Start of Supplied data
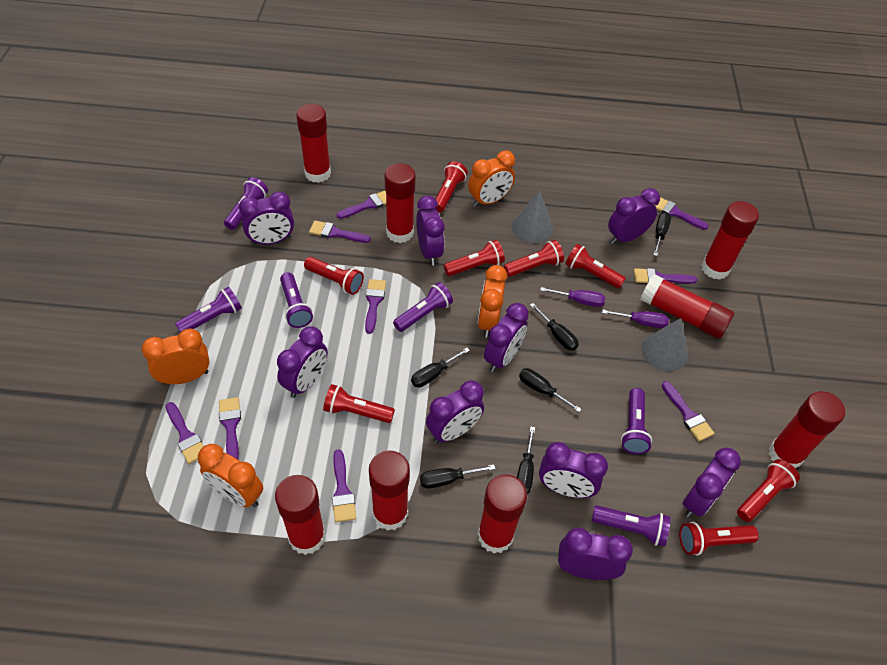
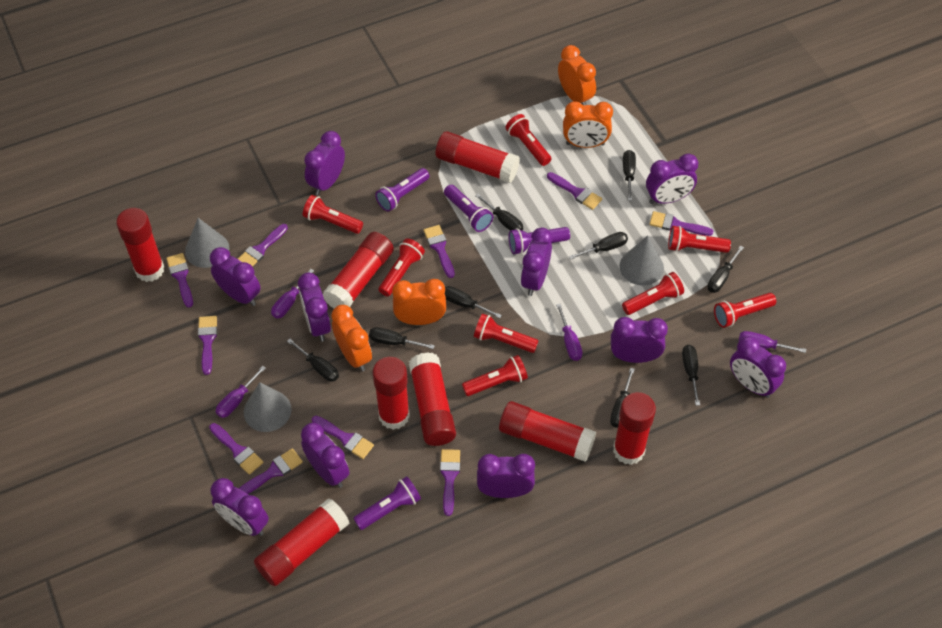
black screwdriver: 6 -> 9
grey cone: 2 -> 3
purple brush: 9 -> 10
purple clock: 9 -> 10
purple flashlight: 6 -> 4
purple screwdriver: 2 -> 4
End of Supplied data
__Prompt__
Beginning at the line that holds "grey cone: 2 -> 3", write out word for word each line through the end of the records.

__Response__
grey cone: 2 -> 3
purple brush: 9 -> 10
purple clock: 9 -> 10
purple flashlight: 6 -> 4
purple screwdriver: 2 -> 4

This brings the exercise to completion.